==== Records shown
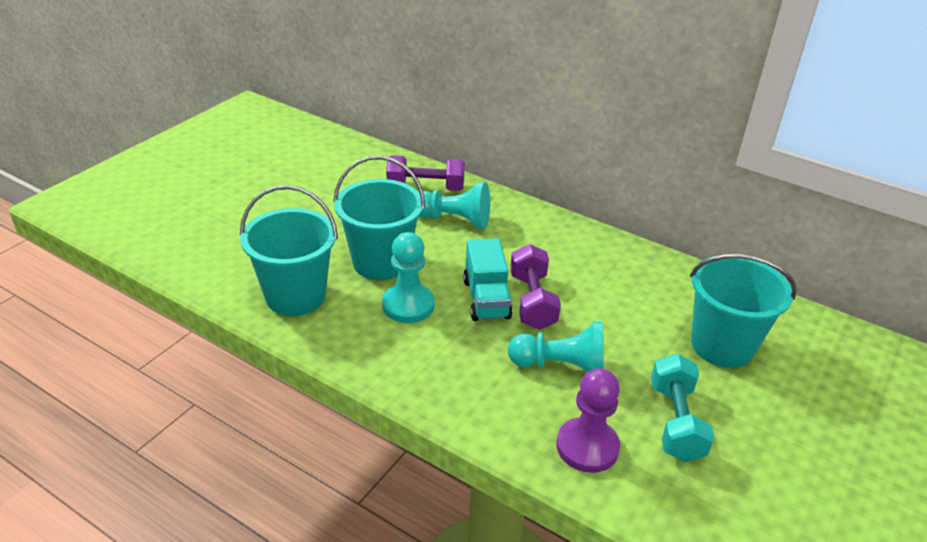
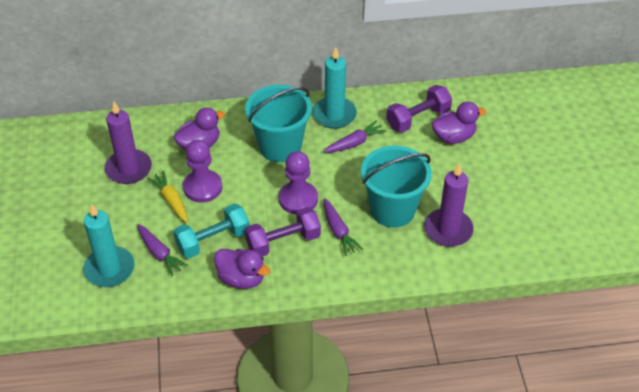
purple candle: 0 -> 2
purple carrot: 0 -> 3
purple duck: 0 -> 3
purple pawn: 1 -> 2
turquoise bucket: 3 -> 2
turquoise candle: 0 -> 2
turquoise pawn: 3 -> 0
turquoise truck: 1 -> 0
yellow carrot: 0 -> 1

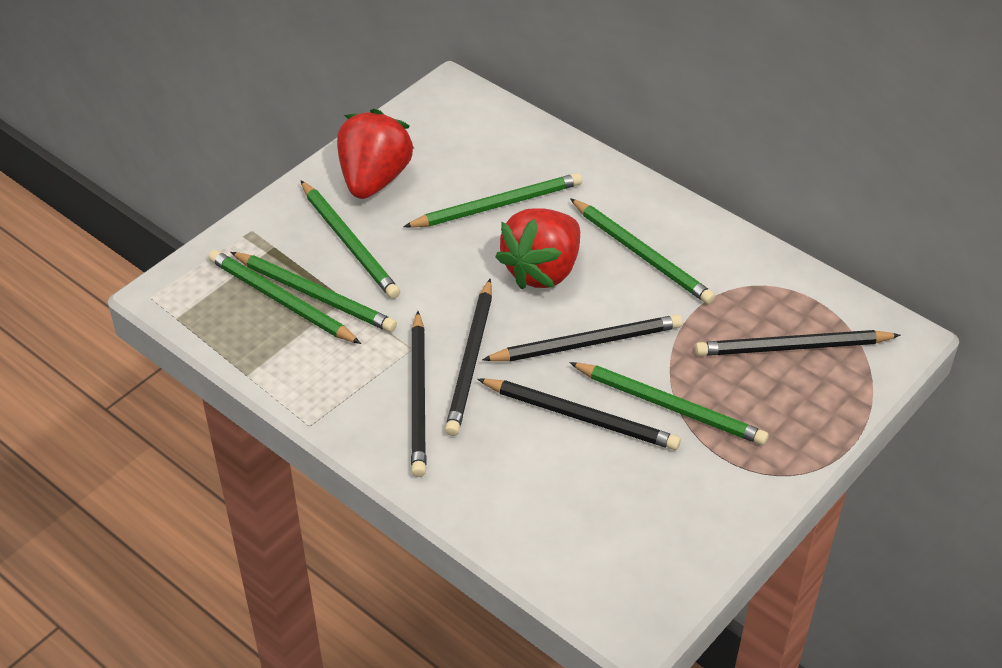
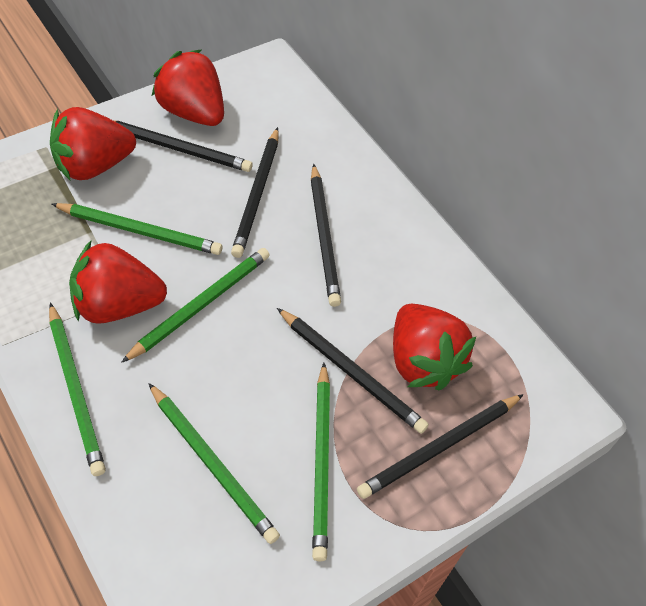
green pencil: 6 -> 5
red strawberry: 2 -> 4

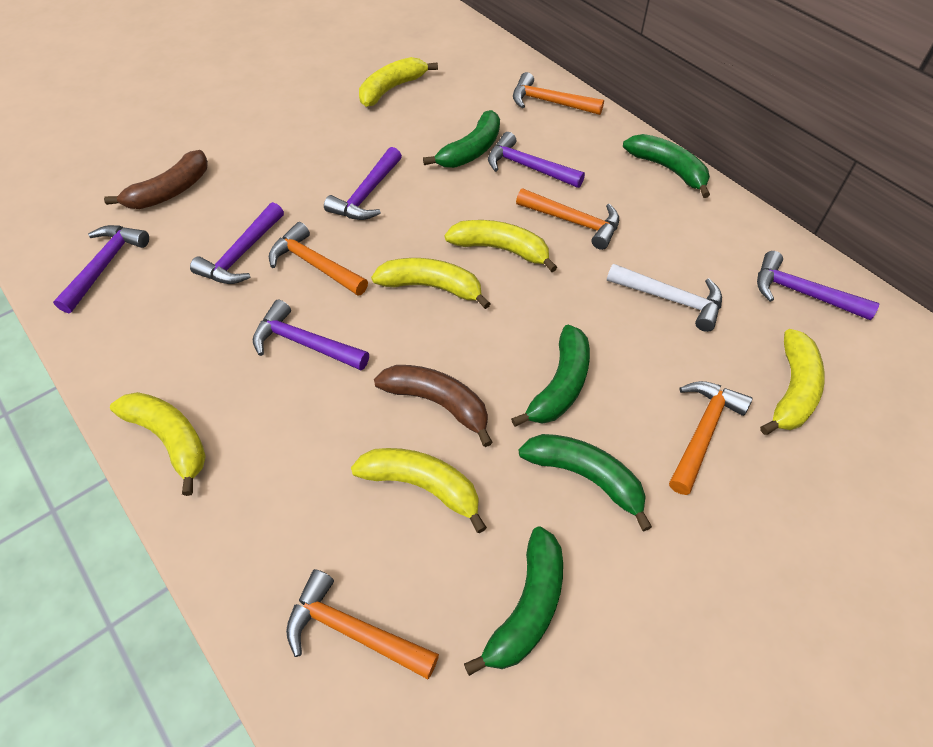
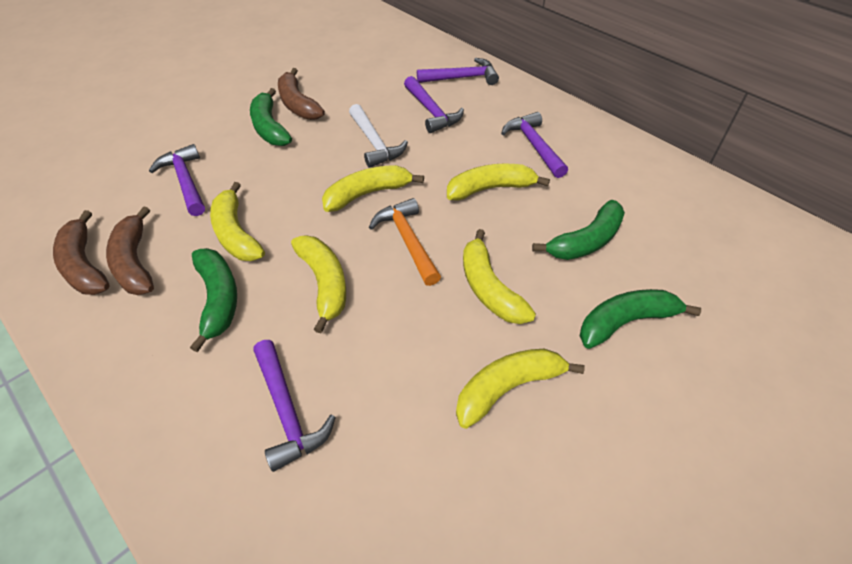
brown banana: 2 -> 3
green banana: 5 -> 4
orange hammer: 5 -> 1
purple hammer: 6 -> 5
========
§ **Exercise**
An exact restatement of the lines from the one with "green banana: 5 -> 4" through the last line of the data is the only acceptable answer.

§ **Solution**
green banana: 5 -> 4
orange hammer: 5 -> 1
purple hammer: 6 -> 5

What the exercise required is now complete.